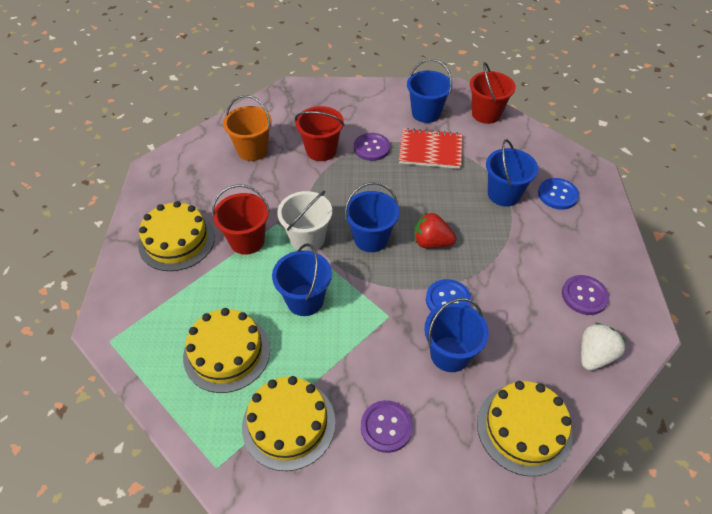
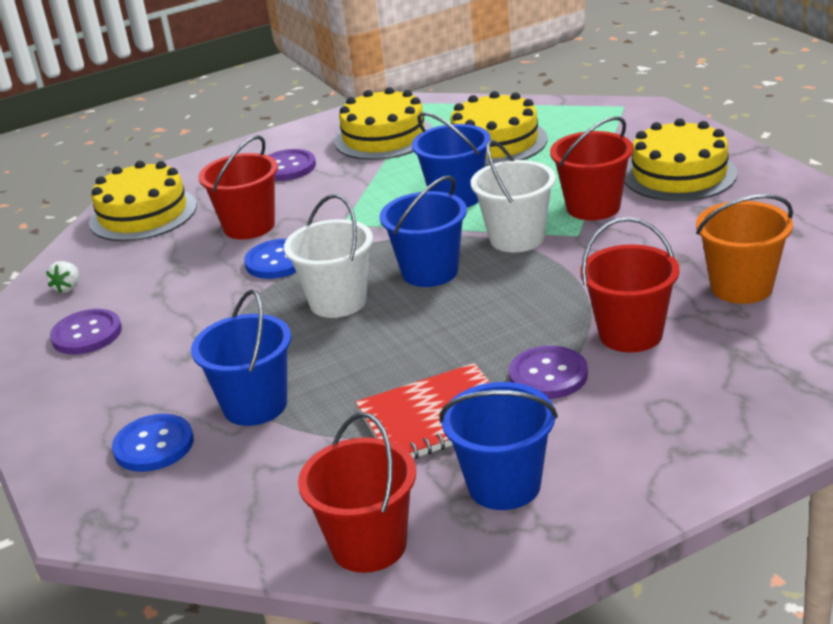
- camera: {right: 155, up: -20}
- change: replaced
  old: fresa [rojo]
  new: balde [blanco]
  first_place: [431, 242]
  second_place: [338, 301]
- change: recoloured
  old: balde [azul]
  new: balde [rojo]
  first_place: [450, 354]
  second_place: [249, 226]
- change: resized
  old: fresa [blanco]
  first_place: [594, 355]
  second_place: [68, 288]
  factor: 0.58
****************************************
*YOUR INSTRUCTIONS*
Omit every picture while printing the data word for word.

*SOLVED EXERCISE*
- camera: {right: 155, up: -20}
- change: replaced
  old: fresa [rojo]
  new: balde [blanco]
  first_place: [431, 242]
  second_place: [338, 301]
- change: recoloured
  old: balde [azul]
  new: balde [rojo]
  first_place: [450, 354]
  second_place: [249, 226]
- change: resized
  old: fresa [blanco]
  first_place: [594, 355]
  second_place: [68, 288]
  factor: 0.58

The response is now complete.